<<<<

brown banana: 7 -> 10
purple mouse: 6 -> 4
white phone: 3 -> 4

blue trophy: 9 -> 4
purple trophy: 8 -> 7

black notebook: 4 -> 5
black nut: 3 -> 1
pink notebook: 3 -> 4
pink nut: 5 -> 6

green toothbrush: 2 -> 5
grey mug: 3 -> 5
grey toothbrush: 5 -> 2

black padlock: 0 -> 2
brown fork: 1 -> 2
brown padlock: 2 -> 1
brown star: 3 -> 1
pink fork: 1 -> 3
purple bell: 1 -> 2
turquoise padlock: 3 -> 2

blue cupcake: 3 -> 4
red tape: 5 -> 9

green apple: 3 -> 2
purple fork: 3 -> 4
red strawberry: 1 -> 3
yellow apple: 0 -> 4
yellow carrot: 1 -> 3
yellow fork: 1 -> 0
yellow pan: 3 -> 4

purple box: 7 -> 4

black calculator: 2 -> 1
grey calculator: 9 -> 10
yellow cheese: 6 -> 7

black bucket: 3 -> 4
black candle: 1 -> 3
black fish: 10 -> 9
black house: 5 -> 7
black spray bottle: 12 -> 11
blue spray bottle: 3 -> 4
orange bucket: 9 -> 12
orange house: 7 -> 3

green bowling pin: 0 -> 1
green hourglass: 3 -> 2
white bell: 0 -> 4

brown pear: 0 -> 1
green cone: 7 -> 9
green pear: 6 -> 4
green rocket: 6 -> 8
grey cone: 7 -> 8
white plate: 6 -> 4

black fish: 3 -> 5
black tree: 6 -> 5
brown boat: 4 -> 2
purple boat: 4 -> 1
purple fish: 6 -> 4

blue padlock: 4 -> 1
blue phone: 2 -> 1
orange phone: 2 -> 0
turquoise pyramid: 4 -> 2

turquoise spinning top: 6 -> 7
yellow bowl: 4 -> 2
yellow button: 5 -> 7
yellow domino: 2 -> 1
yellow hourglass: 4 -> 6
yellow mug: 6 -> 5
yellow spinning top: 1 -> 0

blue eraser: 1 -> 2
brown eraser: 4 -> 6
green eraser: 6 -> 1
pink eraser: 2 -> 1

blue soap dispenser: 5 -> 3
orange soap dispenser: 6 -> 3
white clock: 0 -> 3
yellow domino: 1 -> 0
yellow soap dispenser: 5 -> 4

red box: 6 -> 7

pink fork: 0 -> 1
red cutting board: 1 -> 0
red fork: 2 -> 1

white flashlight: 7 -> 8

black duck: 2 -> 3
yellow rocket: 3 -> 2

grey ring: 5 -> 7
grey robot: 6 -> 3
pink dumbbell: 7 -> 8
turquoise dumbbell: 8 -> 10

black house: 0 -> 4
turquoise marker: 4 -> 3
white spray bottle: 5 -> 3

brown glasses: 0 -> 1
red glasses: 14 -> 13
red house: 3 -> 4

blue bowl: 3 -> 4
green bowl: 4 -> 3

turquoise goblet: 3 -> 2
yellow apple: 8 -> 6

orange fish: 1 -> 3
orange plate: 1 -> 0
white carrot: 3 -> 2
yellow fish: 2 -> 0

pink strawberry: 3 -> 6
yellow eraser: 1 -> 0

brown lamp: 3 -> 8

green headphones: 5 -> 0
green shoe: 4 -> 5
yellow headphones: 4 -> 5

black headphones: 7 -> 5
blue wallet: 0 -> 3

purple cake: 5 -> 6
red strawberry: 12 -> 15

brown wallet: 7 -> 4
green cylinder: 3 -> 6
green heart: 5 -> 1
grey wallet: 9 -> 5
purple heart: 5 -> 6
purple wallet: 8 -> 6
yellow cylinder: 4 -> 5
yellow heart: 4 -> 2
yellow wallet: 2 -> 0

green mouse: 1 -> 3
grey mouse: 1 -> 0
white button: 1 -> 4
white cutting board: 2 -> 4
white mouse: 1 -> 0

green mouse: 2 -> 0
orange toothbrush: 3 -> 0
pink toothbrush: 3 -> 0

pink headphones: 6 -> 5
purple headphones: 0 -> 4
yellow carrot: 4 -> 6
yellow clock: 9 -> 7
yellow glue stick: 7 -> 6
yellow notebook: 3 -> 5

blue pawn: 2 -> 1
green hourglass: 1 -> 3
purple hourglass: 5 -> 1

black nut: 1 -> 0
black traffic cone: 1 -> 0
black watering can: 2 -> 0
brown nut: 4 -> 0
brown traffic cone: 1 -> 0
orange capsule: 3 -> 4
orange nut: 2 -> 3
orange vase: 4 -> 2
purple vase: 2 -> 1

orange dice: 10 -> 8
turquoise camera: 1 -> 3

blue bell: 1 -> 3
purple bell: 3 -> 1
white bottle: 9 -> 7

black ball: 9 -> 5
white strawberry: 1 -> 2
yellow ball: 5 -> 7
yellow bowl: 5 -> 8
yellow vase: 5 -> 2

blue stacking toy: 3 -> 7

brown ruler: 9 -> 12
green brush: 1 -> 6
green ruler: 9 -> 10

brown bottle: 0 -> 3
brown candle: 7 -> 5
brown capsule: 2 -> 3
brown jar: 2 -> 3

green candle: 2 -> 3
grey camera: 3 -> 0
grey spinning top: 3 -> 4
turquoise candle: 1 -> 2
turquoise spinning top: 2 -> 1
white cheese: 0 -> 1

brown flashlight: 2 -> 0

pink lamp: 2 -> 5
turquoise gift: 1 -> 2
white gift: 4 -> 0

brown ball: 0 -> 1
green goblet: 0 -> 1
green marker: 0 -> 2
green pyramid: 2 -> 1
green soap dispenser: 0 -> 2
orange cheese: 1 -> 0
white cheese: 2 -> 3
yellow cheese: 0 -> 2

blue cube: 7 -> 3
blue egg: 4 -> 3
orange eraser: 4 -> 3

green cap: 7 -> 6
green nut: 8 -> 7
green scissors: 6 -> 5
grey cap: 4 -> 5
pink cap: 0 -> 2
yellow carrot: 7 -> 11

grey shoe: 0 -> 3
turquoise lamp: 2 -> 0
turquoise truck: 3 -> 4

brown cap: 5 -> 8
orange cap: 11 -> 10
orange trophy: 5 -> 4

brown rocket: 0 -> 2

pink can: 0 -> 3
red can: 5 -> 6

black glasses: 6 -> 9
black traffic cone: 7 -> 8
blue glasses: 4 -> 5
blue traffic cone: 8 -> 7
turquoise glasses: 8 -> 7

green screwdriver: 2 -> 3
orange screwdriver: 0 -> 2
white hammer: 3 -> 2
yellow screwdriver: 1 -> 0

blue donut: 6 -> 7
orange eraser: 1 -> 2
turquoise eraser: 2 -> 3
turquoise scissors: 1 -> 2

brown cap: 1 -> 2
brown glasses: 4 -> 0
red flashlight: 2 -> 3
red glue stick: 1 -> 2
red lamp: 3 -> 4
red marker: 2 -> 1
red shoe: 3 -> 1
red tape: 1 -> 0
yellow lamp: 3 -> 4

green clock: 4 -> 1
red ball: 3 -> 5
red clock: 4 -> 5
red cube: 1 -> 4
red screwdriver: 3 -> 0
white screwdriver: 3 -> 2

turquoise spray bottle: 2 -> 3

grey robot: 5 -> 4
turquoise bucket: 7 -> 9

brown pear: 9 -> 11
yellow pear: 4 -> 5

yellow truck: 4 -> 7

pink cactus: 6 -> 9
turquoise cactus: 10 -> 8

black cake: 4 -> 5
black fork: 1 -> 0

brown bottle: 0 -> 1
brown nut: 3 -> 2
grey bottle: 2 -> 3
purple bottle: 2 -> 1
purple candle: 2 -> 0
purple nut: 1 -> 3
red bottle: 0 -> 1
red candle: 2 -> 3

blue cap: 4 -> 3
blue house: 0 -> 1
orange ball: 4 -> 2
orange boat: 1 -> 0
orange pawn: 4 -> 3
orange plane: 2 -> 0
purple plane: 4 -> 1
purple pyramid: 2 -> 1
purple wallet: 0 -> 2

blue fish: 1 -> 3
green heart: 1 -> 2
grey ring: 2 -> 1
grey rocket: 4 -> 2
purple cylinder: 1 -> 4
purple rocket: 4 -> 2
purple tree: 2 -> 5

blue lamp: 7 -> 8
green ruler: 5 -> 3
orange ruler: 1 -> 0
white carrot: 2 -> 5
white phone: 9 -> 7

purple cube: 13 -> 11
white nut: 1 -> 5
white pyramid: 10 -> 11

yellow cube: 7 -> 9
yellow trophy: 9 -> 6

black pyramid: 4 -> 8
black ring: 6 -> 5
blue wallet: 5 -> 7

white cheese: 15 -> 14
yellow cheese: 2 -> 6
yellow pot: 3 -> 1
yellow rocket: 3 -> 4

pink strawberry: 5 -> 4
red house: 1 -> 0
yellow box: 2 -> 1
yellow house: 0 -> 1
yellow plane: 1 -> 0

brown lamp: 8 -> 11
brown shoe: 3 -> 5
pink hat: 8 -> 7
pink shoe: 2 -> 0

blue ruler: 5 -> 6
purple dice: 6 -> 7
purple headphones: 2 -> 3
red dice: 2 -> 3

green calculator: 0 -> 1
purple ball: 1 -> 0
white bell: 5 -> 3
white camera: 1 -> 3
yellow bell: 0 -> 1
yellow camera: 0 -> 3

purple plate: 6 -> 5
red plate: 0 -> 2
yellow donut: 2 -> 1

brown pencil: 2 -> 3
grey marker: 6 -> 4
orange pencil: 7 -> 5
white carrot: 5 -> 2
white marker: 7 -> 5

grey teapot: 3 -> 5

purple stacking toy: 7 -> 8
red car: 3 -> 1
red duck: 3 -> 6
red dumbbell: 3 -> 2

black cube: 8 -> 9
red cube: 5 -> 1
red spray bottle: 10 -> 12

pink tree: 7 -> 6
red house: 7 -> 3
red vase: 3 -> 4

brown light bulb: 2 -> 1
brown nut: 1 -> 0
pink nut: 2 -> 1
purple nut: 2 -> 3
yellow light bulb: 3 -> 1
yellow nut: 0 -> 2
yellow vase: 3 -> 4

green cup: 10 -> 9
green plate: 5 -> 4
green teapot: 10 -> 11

>>>>

Number of lines with the string "plane" in them: give it by itself, based on the listing above.

3